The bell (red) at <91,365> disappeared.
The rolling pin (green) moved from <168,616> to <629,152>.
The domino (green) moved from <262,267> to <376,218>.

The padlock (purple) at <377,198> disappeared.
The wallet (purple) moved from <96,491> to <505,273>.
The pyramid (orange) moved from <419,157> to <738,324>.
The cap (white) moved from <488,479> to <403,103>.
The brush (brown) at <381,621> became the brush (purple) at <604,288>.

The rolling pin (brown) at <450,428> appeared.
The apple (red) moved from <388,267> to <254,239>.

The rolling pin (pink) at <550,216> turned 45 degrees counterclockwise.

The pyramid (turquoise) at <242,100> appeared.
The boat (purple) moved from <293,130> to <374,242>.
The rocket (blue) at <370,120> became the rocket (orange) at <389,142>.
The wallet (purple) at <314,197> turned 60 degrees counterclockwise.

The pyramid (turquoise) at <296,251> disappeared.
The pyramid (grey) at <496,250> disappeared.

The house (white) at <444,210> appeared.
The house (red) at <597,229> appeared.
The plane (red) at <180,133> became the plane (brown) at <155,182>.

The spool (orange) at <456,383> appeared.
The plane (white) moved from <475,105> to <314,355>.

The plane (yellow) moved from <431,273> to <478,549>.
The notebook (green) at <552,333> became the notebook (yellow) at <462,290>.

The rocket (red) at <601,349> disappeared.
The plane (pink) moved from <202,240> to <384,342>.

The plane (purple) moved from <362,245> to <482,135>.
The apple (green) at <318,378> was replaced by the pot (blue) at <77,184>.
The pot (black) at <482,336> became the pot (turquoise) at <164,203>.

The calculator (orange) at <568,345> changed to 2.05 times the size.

○ ○ ○ ○

**Problem details**
Please give again the lines above between the line holding "The rolling pin (pink)" and the line holding "The notebook (green)", inclusive, exactly as they are and with nothing added.

**Exercise answer**
The rolling pin (pink) at <550,216> turned 45 degrees counterclockwise.

The pyramid (turquoise) at <242,100> appeared.
The boat (purple) moved from <293,130> to <374,242>.
The rocket (blue) at <370,120> became the rocket (orange) at <389,142>.
The wallet (purple) at <314,197> turned 60 degrees counterclockwise.

The pyramid (turquoise) at <296,251> disappeared.
The pyramid (grey) at <496,250> disappeared.

The house (white) at <444,210> appeared.
The house (red) at <597,229> appeared.
The plane (red) at <180,133> became the plane (brown) at <155,182>.

The spool (orange) at <456,383> appeared.
The plane (white) moved from <475,105> to <314,355>.

The plane (yellow) moved from <431,273> to <478,549>.
The notebook (green) at <552,333> became the notebook (yellow) at <462,290>.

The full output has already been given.